- **Exercise aim**:
Only an exact repetition of the lines from the one that holds "R17: 200 (IN_B, VP) -> none" to the end of the records is wanted.

[Opening Data shown section]

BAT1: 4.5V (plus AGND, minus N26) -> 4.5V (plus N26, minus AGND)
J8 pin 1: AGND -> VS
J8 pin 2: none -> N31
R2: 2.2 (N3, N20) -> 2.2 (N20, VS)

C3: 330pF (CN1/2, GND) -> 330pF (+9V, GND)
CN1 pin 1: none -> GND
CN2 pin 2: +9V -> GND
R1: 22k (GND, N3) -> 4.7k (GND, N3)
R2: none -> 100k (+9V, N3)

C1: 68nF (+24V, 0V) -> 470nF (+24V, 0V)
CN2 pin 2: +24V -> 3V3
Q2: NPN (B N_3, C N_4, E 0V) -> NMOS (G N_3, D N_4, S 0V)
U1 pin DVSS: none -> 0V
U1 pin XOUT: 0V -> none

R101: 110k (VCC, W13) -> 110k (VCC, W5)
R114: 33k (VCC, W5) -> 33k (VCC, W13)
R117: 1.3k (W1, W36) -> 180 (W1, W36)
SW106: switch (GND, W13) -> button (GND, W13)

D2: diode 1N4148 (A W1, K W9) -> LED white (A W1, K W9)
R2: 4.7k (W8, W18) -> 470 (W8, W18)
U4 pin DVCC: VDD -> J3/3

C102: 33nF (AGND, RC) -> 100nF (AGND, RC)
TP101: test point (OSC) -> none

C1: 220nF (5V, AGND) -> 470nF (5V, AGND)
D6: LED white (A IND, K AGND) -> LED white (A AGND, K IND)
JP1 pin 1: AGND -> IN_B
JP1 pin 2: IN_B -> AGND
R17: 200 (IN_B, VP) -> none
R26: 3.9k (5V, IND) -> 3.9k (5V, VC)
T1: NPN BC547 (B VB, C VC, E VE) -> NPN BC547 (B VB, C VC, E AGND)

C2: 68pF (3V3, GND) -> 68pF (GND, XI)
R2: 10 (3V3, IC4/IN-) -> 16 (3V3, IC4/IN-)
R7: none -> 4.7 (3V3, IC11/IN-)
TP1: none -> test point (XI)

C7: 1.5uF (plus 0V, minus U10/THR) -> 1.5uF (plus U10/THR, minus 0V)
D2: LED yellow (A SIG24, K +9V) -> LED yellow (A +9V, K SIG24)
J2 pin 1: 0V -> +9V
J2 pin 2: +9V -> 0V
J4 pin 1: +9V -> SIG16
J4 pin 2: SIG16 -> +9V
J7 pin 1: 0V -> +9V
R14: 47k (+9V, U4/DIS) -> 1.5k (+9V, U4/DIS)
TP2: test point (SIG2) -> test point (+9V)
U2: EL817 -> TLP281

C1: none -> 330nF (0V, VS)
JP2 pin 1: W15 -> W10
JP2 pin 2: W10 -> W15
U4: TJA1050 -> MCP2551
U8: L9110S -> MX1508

[Closing Data shown section]

- **Written answer**:
R17: 200 (IN_B, VP) -> none
R26: 3.9k (5V, IND) -> 3.9k (5V, VC)
T1: NPN BC547 (B VB, C VC, E VE) -> NPN BC547 (B VB, C VC, E AGND)

C2: 68pF (3V3, GND) -> 68pF (GND, XI)
R2: 10 (3V3, IC4/IN-) -> 16 (3V3, IC4/IN-)
R7: none -> 4.7 (3V3, IC11/IN-)
TP1: none -> test point (XI)

C7: 1.5uF (plus 0V, minus U10/THR) -> 1.5uF (plus U10/THR, minus 0V)
D2: LED yellow (A SIG24, K +9V) -> LED yellow (A +9V, K SIG24)
J2 pin 1: 0V -> +9V
J2 pin 2: +9V -> 0V
J4 pin 1: +9V -> SIG16
J4 pin 2: SIG16 -> +9V
J7 pin 1: 0V -> +9V
R14: 47k (+9V, U4/DIS) -> 1.5k (+9V, U4/DIS)
TP2: test point (SIG2) -> test point (+9V)
U2: EL817 -> TLP281

C1: none -> 330nF (0V, VS)
JP2 pin 1: W15 -> W10
JP2 pin 2: W10 -> W15
U4: TJA1050 -> MCP2551
U8: L9110S -> MX1508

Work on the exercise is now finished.